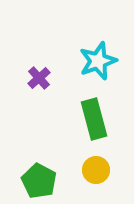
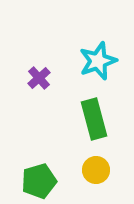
green pentagon: rotated 28 degrees clockwise
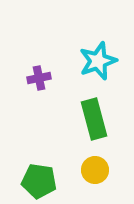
purple cross: rotated 30 degrees clockwise
yellow circle: moved 1 px left
green pentagon: rotated 24 degrees clockwise
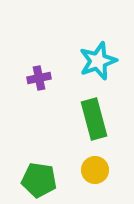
green pentagon: moved 1 px up
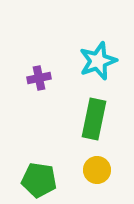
green rectangle: rotated 27 degrees clockwise
yellow circle: moved 2 px right
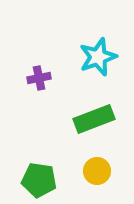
cyan star: moved 4 px up
green rectangle: rotated 57 degrees clockwise
yellow circle: moved 1 px down
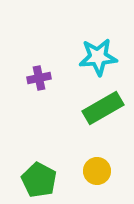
cyan star: rotated 15 degrees clockwise
green rectangle: moved 9 px right, 11 px up; rotated 9 degrees counterclockwise
green pentagon: rotated 20 degrees clockwise
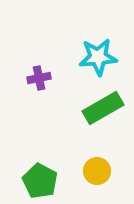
green pentagon: moved 1 px right, 1 px down
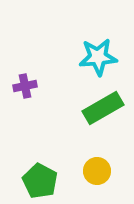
purple cross: moved 14 px left, 8 px down
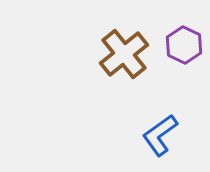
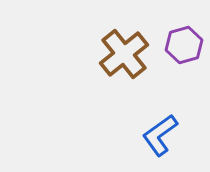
purple hexagon: rotated 18 degrees clockwise
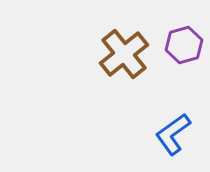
blue L-shape: moved 13 px right, 1 px up
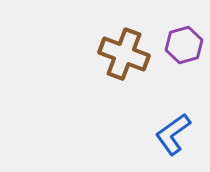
brown cross: rotated 30 degrees counterclockwise
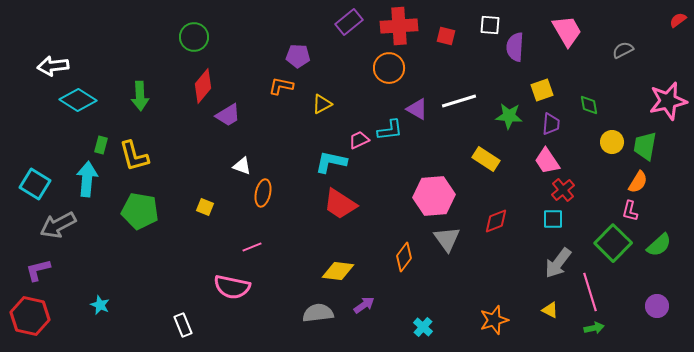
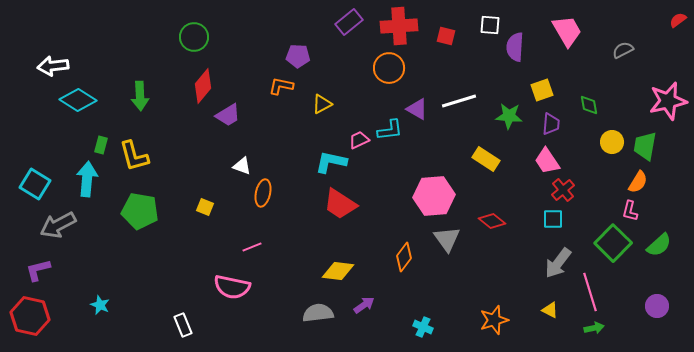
red diamond at (496, 221): moved 4 px left; rotated 60 degrees clockwise
cyan cross at (423, 327): rotated 18 degrees counterclockwise
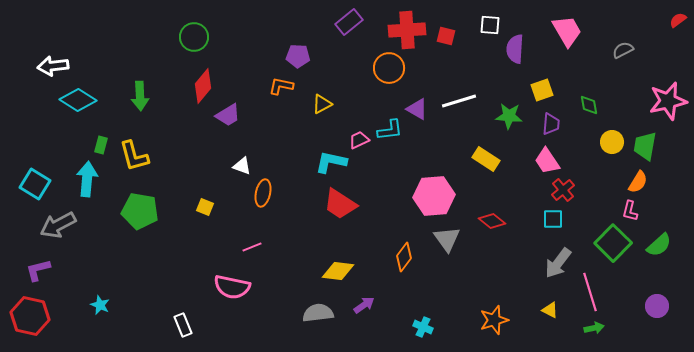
red cross at (399, 26): moved 8 px right, 4 px down
purple semicircle at (515, 47): moved 2 px down
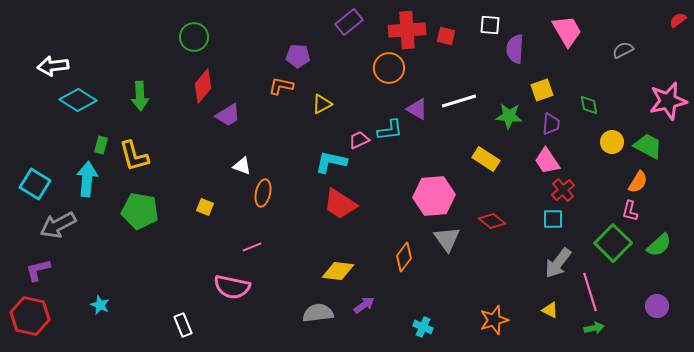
green trapezoid at (645, 146): moved 3 px right; rotated 108 degrees clockwise
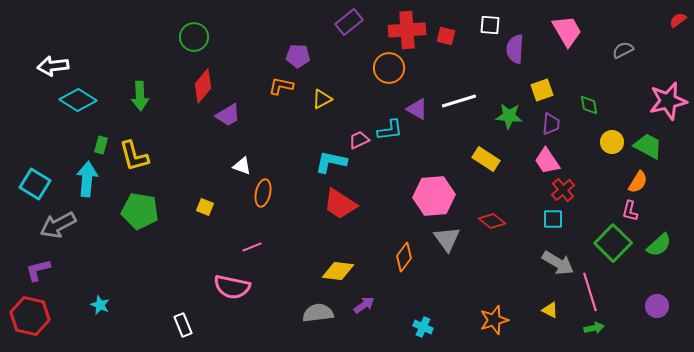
yellow triangle at (322, 104): moved 5 px up
gray arrow at (558, 263): rotated 96 degrees counterclockwise
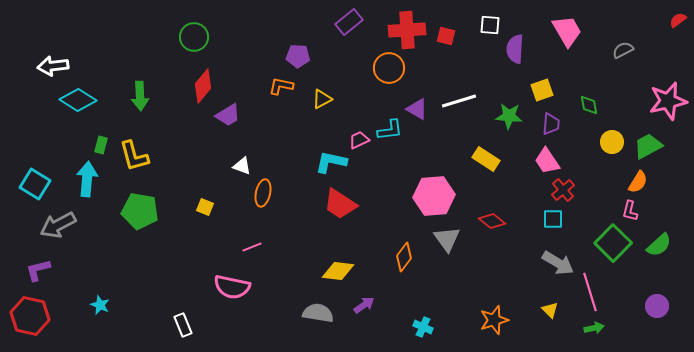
green trapezoid at (648, 146): rotated 56 degrees counterclockwise
yellow triangle at (550, 310): rotated 18 degrees clockwise
gray semicircle at (318, 313): rotated 16 degrees clockwise
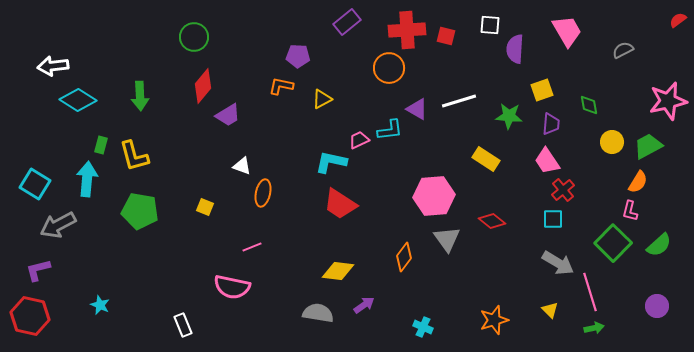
purple rectangle at (349, 22): moved 2 px left
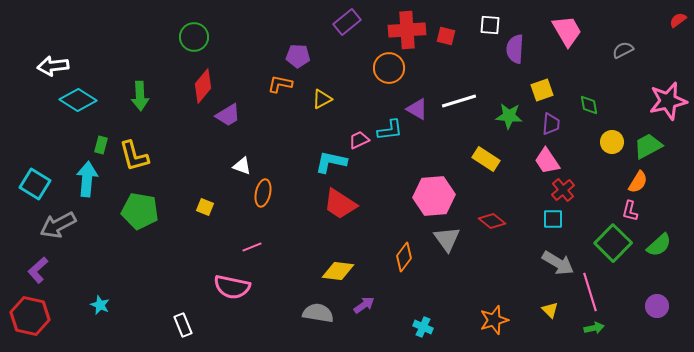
orange L-shape at (281, 86): moved 1 px left, 2 px up
purple L-shape at (38, 270): rotated 28 degrees counterclockwise
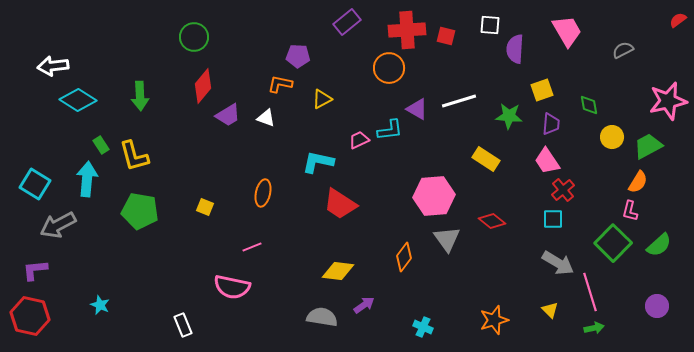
yellow circle at (612, 142): moved 5 px up
green rectangle at (101, 145): rotated 48 degrees counterclockwise
cyan L-shape at (331, 162): moved 13 px left
white triangle at (242, 166): moved 24 px right, 48 px up
purple L-shape at (38, 270): moved 3 px left; rotated 36 degrees clockwise
gray semicircle at (318, 313): moved 4 px right, 4 px down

Work to be completed
Reproduce every line of the data above word for word, leaving out the pictures.

Exercise response
green pentagon: rotated 28 degrees clockwise
purple cross: rotated 30 degrees clockwise
yellow circle: moved 1 px left
green pentagon: rotated 24 degrees clockwise
green pentagon: moved 1 px up
green rectangle: rotated 27 degrees clockwise
yellow circle: moved 2 px right
cyan star: moved 4 px up
green rectangle: rotated 57 degrees clockwise
yellow circle: moved 1 px down
cyan star: rotated 15 degrees clockwise
green rectangle: moved 9 px right, 11 px up; rotated 9 degrees counterclockwise
green pentagon: rotated 20 degrees clockwise
green pentagon: moved 1 px right, 1 px down
purple cross: moved 14 px left, 8 px down
purple hexagon: rotated 18 degrees clockwise
blue L-shape: moved 13 px right, 1 px up
brown cross: rotated 30 degrees counterclockwise
red diamond at (496, 221): moved 4 px left; rotated 60 degrees clockwise
cyan cross at (423, 327): rotated 18 degrees counterclockwise
red cross at (399, 26): moved 8 px right, 4 px down
purple semicircle at (515, 47): moved 2 px down
green trapezoid at (645, 146): moved 3 px right; rotated 108 degrees clockwise
yellow triangle at (322, 104): moved 5 px up
gray arrow at (558, 263): rotated 96 degrees counterclockwise
green trapezoid at (648, 146): rotated 56 degrees counterclockwise
yellow triangle at (550, 310): rotated 18 degrees clockwise
gray semicircle at (318, 313): rotated 16 degrees clockwise
purple rectangle at (349, 22): moved 2 px left
orange L-shape at (281, 86): moved 1 px left, 2 px up
purple L-shape at (38, 270): rotated 28 degrees counterclockwise
yellow circle at (612, 142): moved 5 px up
green rectangle at (101, 145): rotated 48 degrees counterclockwise
cyan L-shape at (331, 162): moved 13 px left
white triangle at (242, 166): moved 24 px right, 48 px up
purple L-shape at (38, 270): moved 3 px left; rotated 36 degrees clockwise
gray semicircle at (318, 313): moved 4 px right, 4 px down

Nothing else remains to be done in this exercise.